● **TASK REQUIREMENTS**
In the copy you make of the entries, no picture should appear, and every word must match.

Records contained in a dataset
****

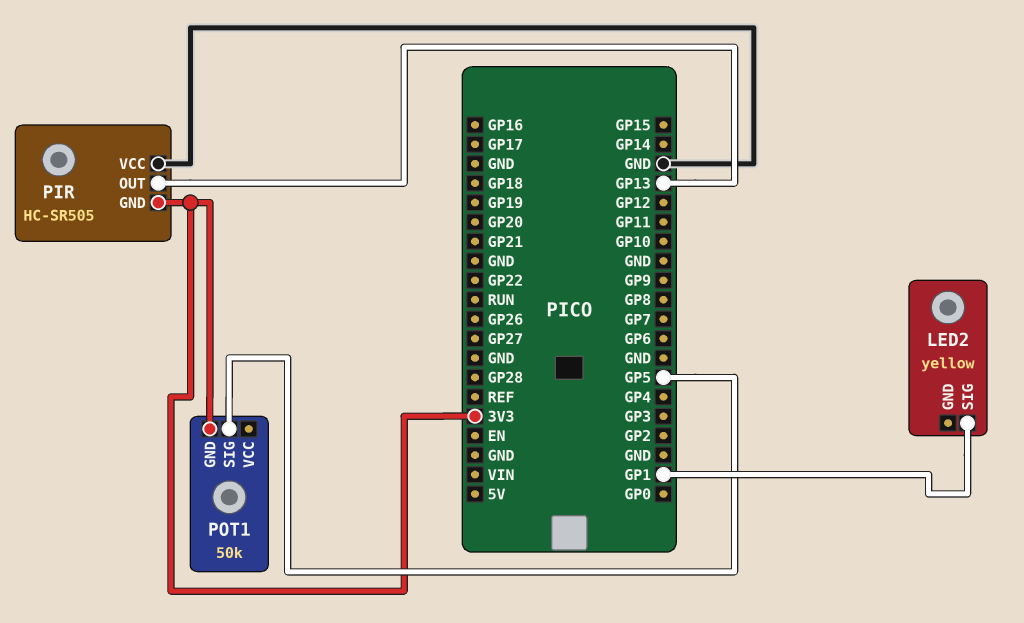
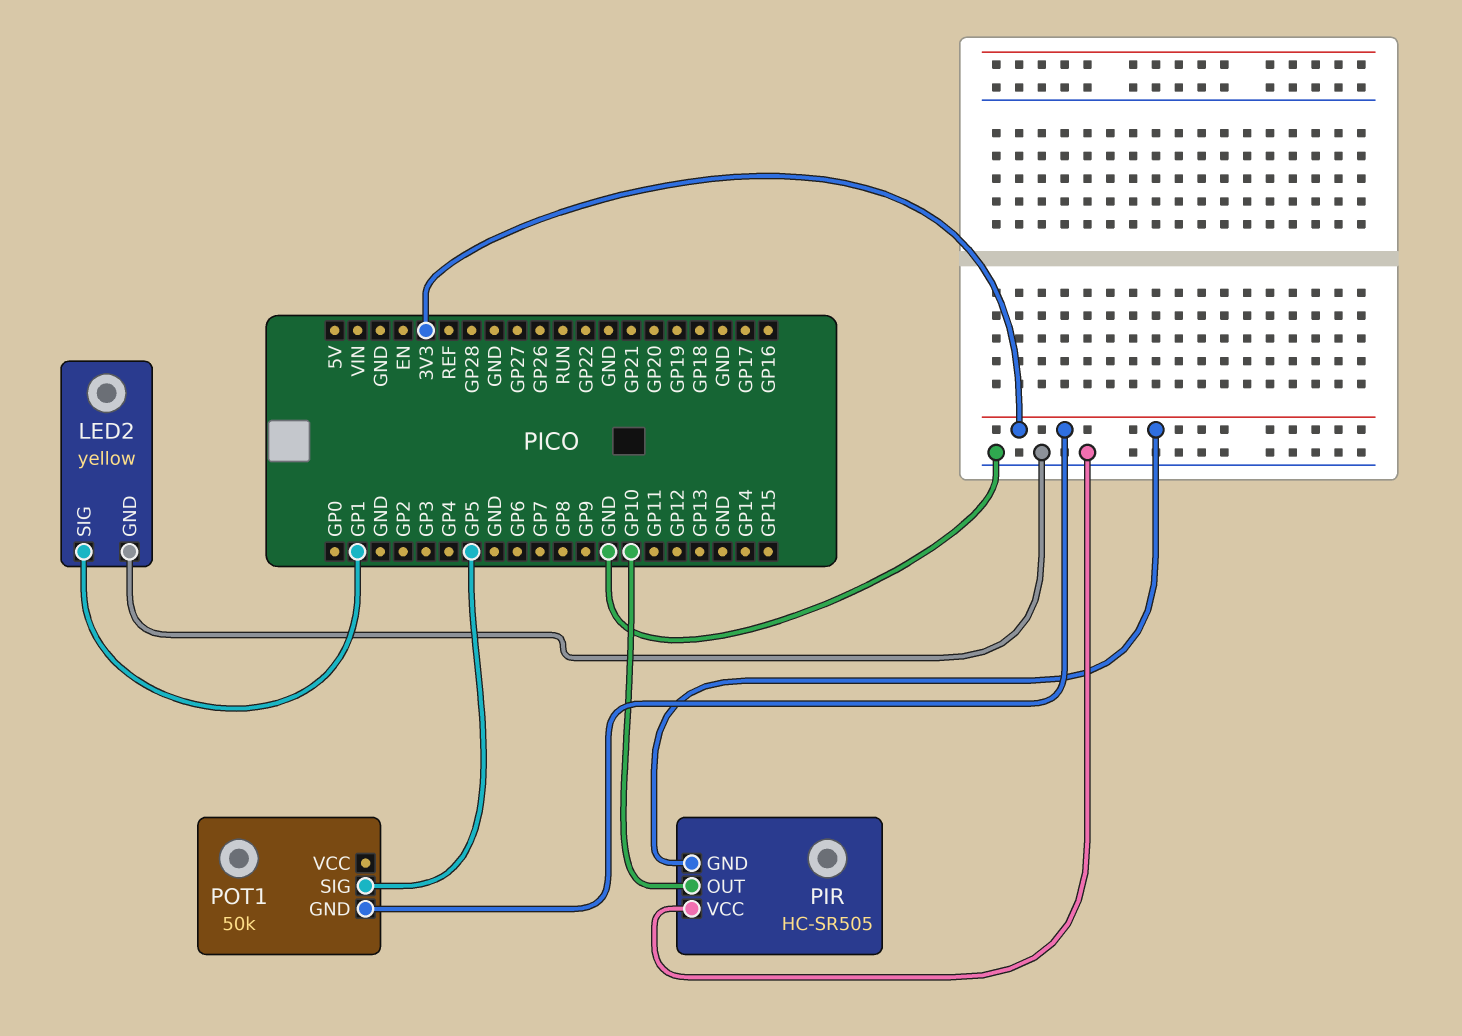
LED2 pin GND: none -> GND
PIR pin OUT: GP13 -> GP10

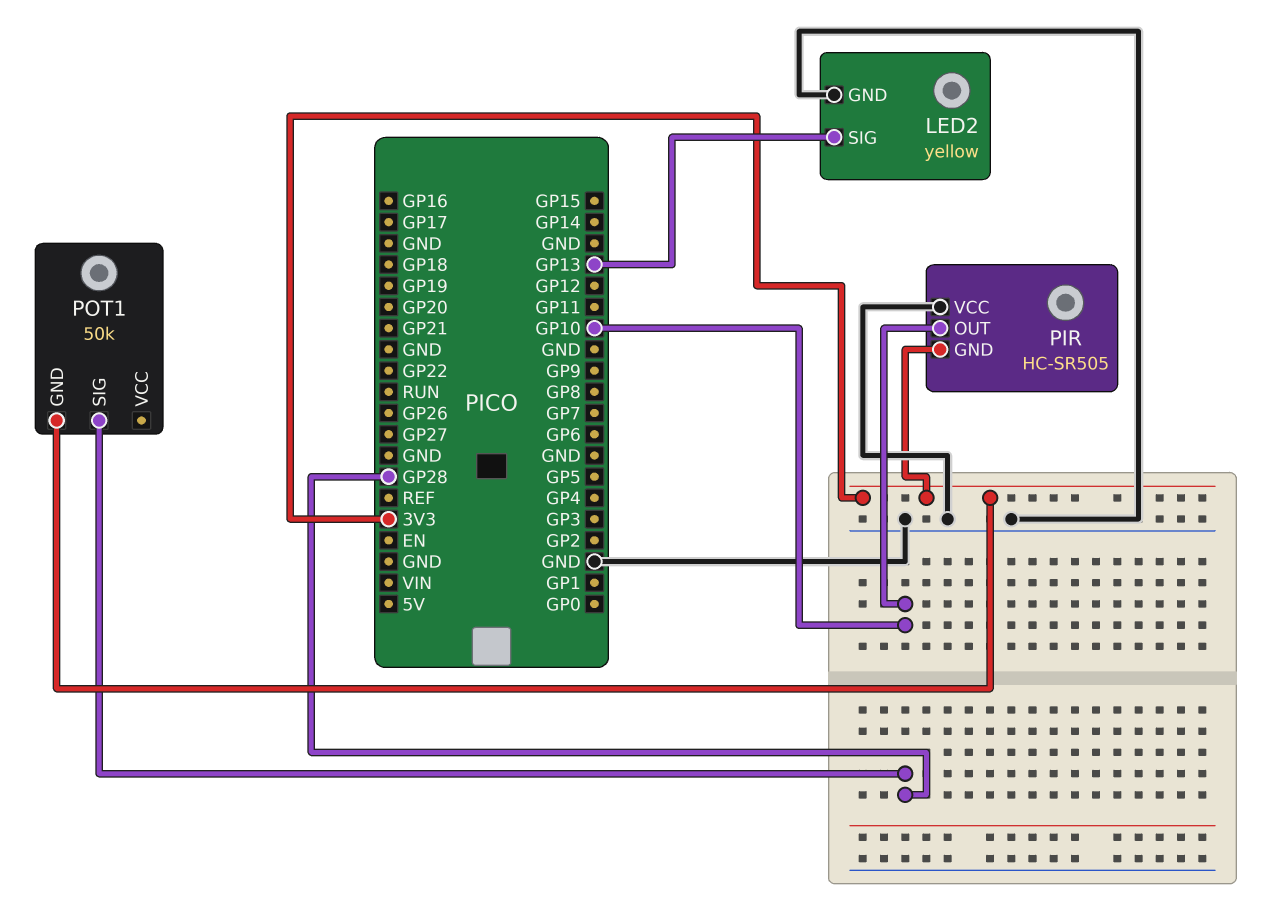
LED2 pin SIG: GP1 -> GP13
POT1 pin SIG: GP5 -> GP28

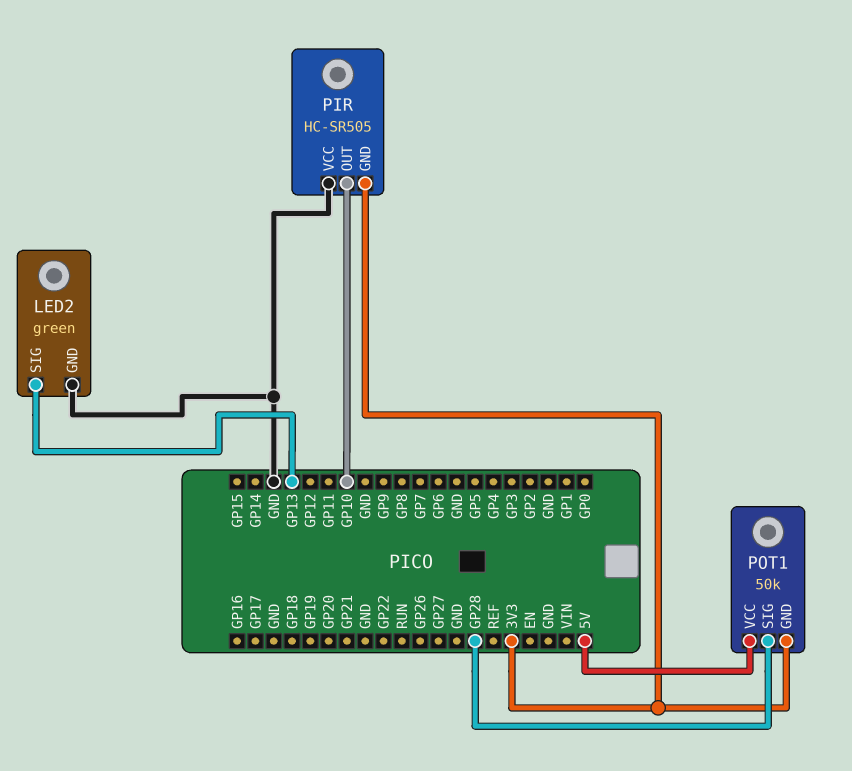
LED2: yellow -> green
POT1 pin VCC: none -> 5V

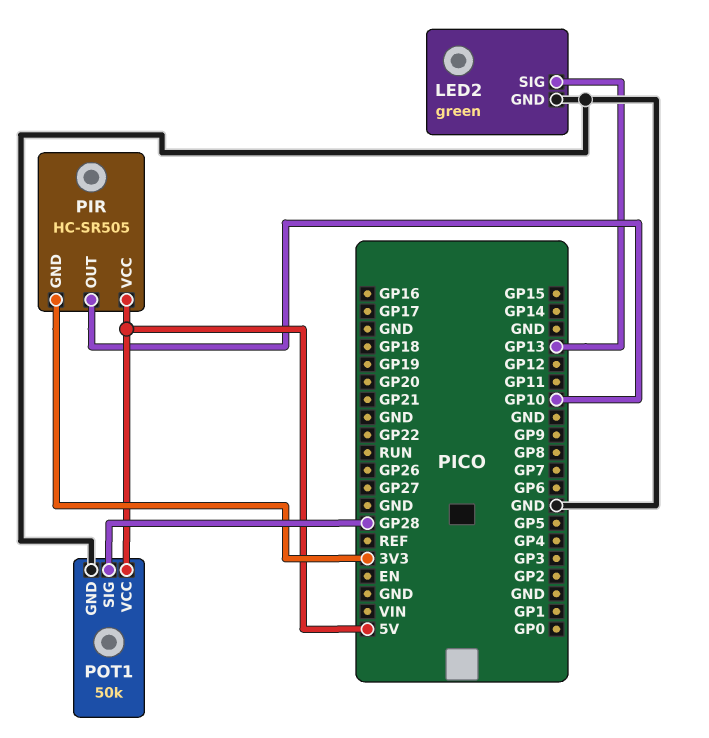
PIR pin VCC: GND -> 5V
POT1 pin GND: 3V3 -> GND

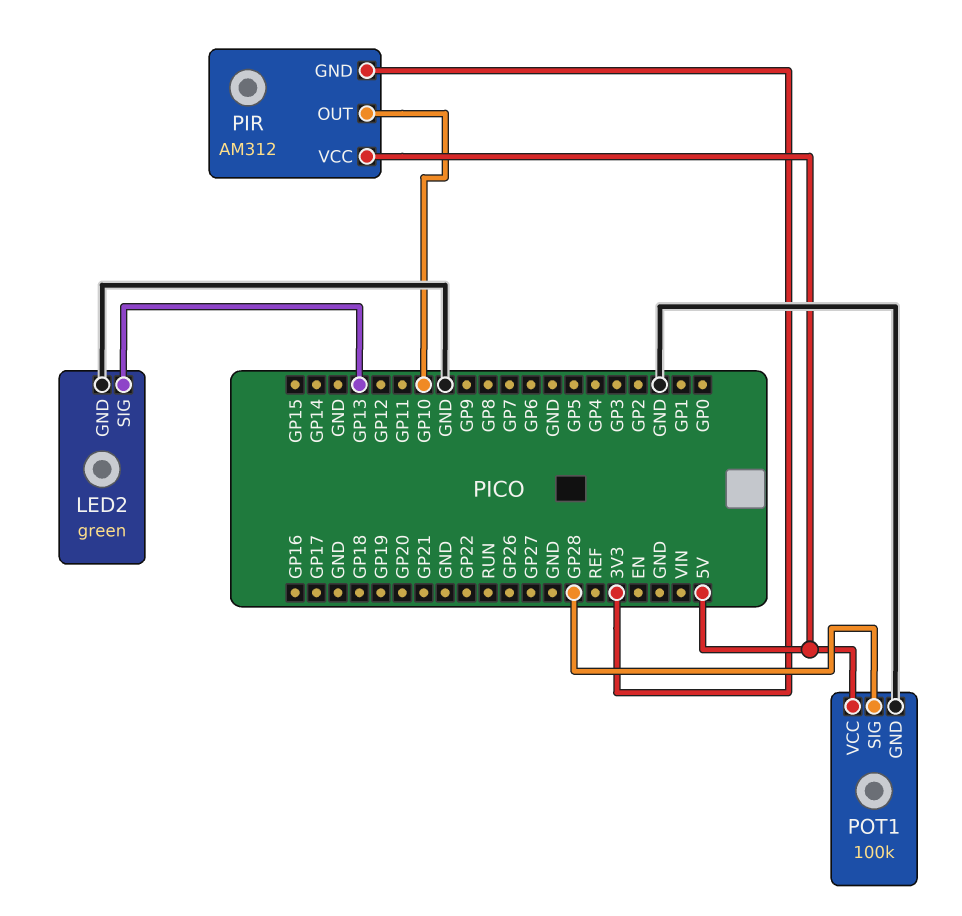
PIR: HC-SR505 -> AM312
POT1: 50k -> 100k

****

● **ANSWER SPACE**
LED2 pin GND: none -> GND
PIR pin OUT: GP13 -> GP10

LED2 pin SIG: GP1 -> GP13
POT1 pin SIG: GP5 -> GP28

LED2: yellow -> green
POT1 pin VCC: none -> 5V

PIR pin VCC: GND -> 5V
POT1 pin GND: 3V3 -> GND

PIR: HC-SR505 -> AM312
POT1: 50k -> 100k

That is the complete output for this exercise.